**Aim of the exercise:** Skip the pictures, and retype the data below in full, exactly.

**Record extracts:**
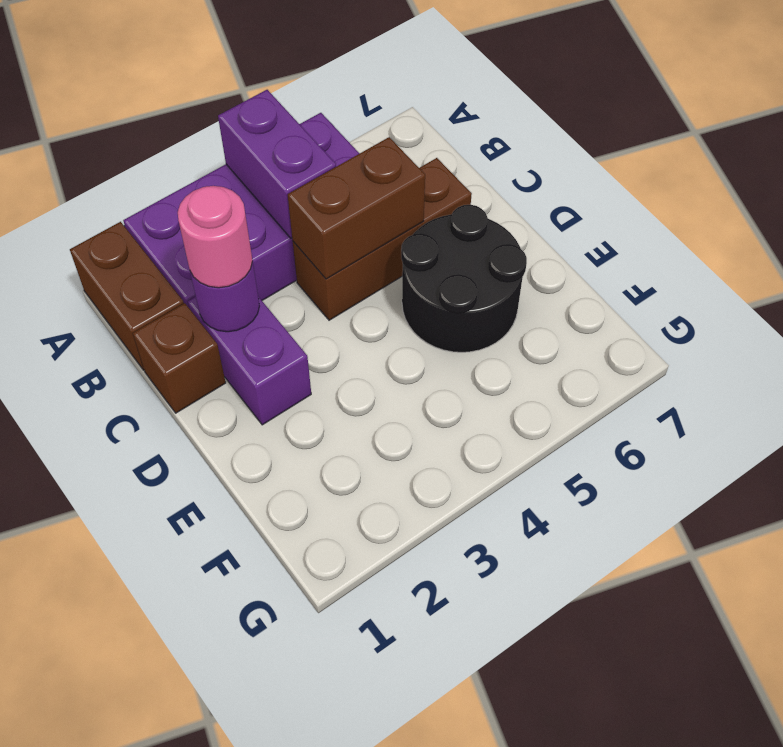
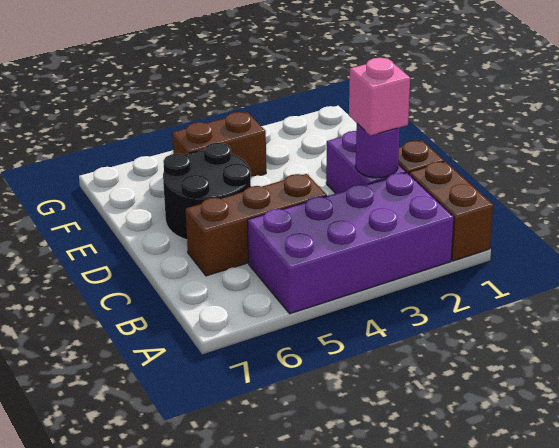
purple brick A4:B4 level 2 -> none
pink round brick C2 level 3 -> pink brick C2 level 3
brown brick C4:C5 level 2 -> brown brick F4:F5 level 1

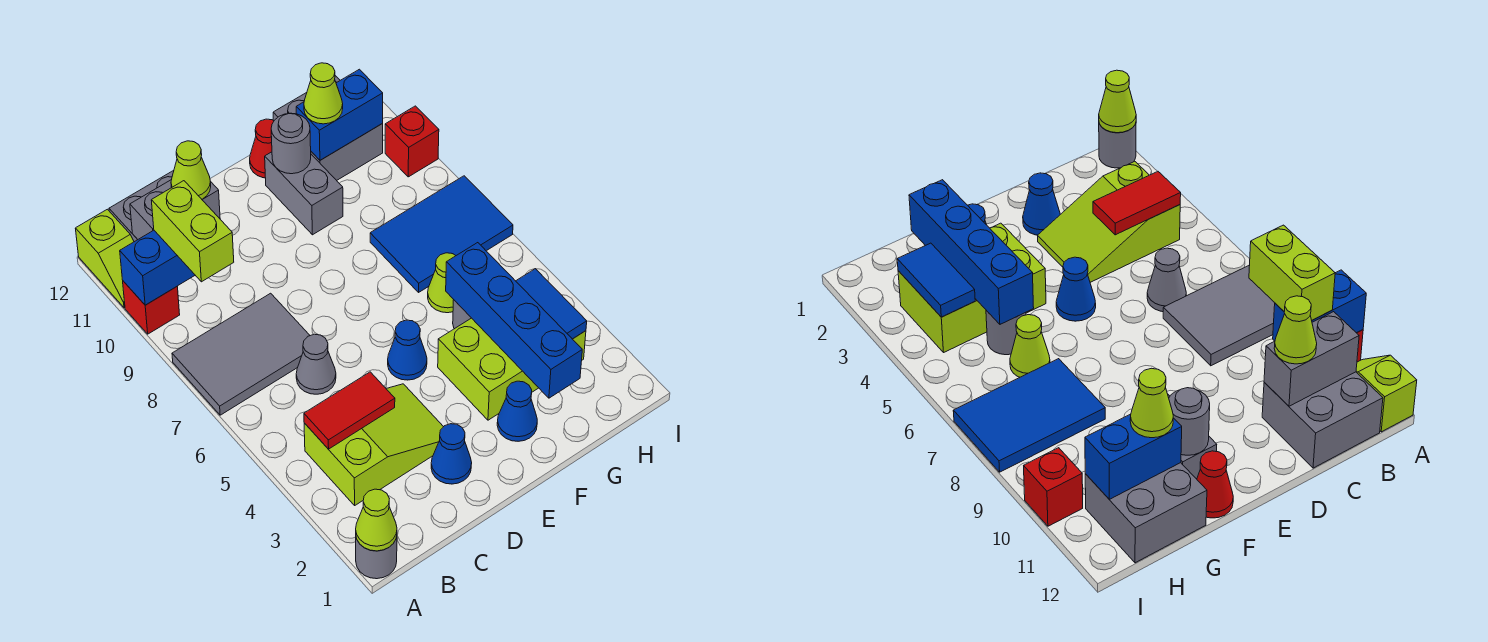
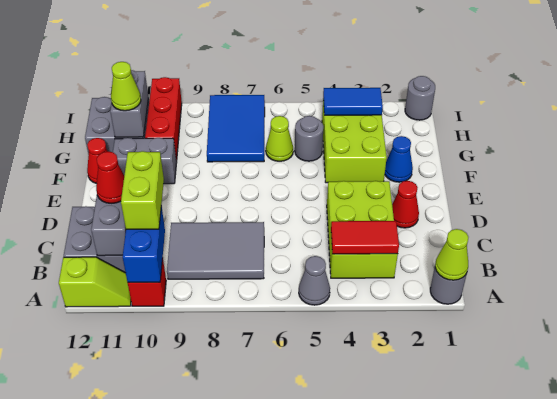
grey tile A7:C8 level 1 -> grey tile B7:C9 level 1
lime slope B3:D4 level 1 top B -> lime brick B3:D4 level 1
red tile B4:C4 level 2 -> red tile B3:B4 level 2
lime brick B9:B10 level 3 -> lime brick B10:C10 level 3
grey cone C6 level 1 -> grey cone A5 level 1
lime cone C11 level 3 -> red cone C11 level 3
blue cone D2 level 1 -> red cone D2 level 1
blue cone E5 level 1 -> none
grey round brick F11 level 2 -> grey round brick I1 level 1
blue brick G2:G5 level 2 -> none
blue brick G11:H11 level 2 -> grey brick G11:H11 level 2
red brick I10 level 1 -> red brick G10:I10 level 1

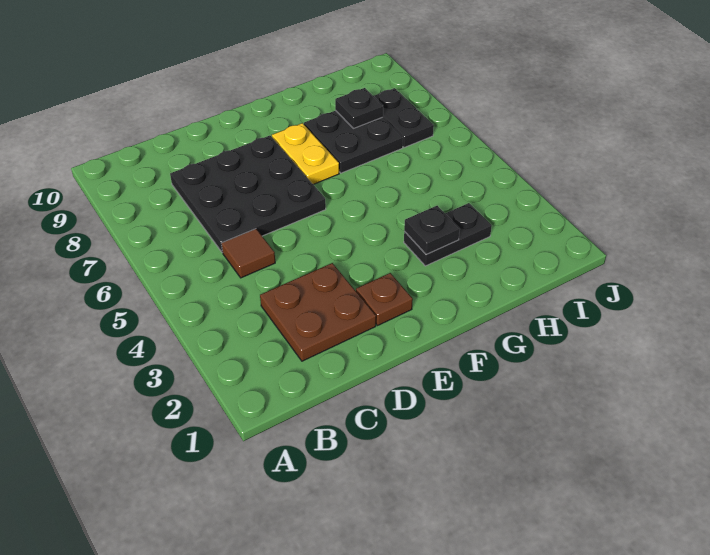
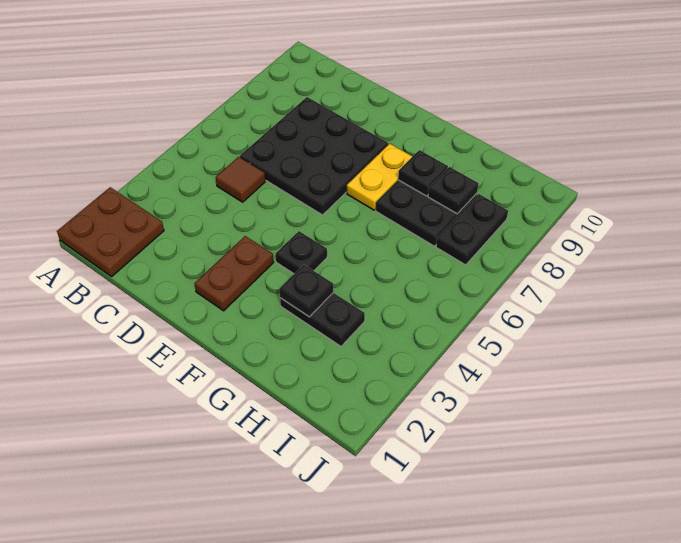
brown plate C2:D3 level 1 -> brown plate A1:B2 level 1
brown plate E2 level 1 -> brown plate E2:E3 level 1
none -> black plate F4 level 1
none -> black plate G8 level 2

**Answer to the exercise:**
purple brick A4:B4 level 2 -> none
pink round brick C2 level 3 -> pink brick C2 level 3
brown brick C4:C5 level 2 -> brown brick F4:F5 level 1

grey tile A7:C8 level 1 -> grey tile B7:C9 level 1
lime slope B3:D4 level 1 top B -> lime brick B3:D4 level 1
red tile B4:C4 level 2 -> red tile B3:B4 level 2
lime brick B9:B10 level 3 -> lime brick B10:C10 level 3
grey cone C6 level 1 -> grey cone A5 level 1
lime cone C11 level 3 -> red cone C11 level 3
blue cone D2 level 1 -> red cone D2 level 1
blue cone E5 level 1 -> none
grey round brick F11 level 2 -> grey round brick I1 level 1
blue brick G2:G5 level 2 -> none
blue brick G11:H11 level 2 -> grey brick G11:H11 level 2
red brick I10 level 1 -> red brick G10:I10 level 1

brown plate C2:D3 level 1 -> brown plate A1:B2 level 1
brown plate E2 level 1 -> brown plate E2:E3 level 1
none -> black plate F4 level 1
none -> black plate G8 level 2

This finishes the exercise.